* Task *
Only lines containing "degrees" are wanted from the data below. Copy those lines.

···

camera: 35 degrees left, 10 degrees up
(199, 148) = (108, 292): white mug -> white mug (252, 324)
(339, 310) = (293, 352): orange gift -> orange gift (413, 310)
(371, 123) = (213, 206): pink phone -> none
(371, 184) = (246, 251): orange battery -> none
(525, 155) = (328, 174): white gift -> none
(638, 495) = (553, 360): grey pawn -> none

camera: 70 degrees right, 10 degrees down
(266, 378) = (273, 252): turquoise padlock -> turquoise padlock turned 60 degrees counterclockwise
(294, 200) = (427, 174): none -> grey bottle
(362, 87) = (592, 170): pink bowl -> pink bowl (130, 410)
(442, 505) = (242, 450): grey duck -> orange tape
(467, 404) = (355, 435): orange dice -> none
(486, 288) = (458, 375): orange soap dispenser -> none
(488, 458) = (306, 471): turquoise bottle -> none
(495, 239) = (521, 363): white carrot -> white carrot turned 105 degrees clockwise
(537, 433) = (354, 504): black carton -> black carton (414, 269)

···

* Exercise result *
camera: 35 degrees left, 10 degrees up
camera: 70 degrees right, 10 degrees down
(266, 378) = (273, 252): turquoise padlock -> turquoise padlock turned 60 degrees counterclockwise
(495, 239) = (521, 363): white carrot -> white carrot turned 105 degrees clockwise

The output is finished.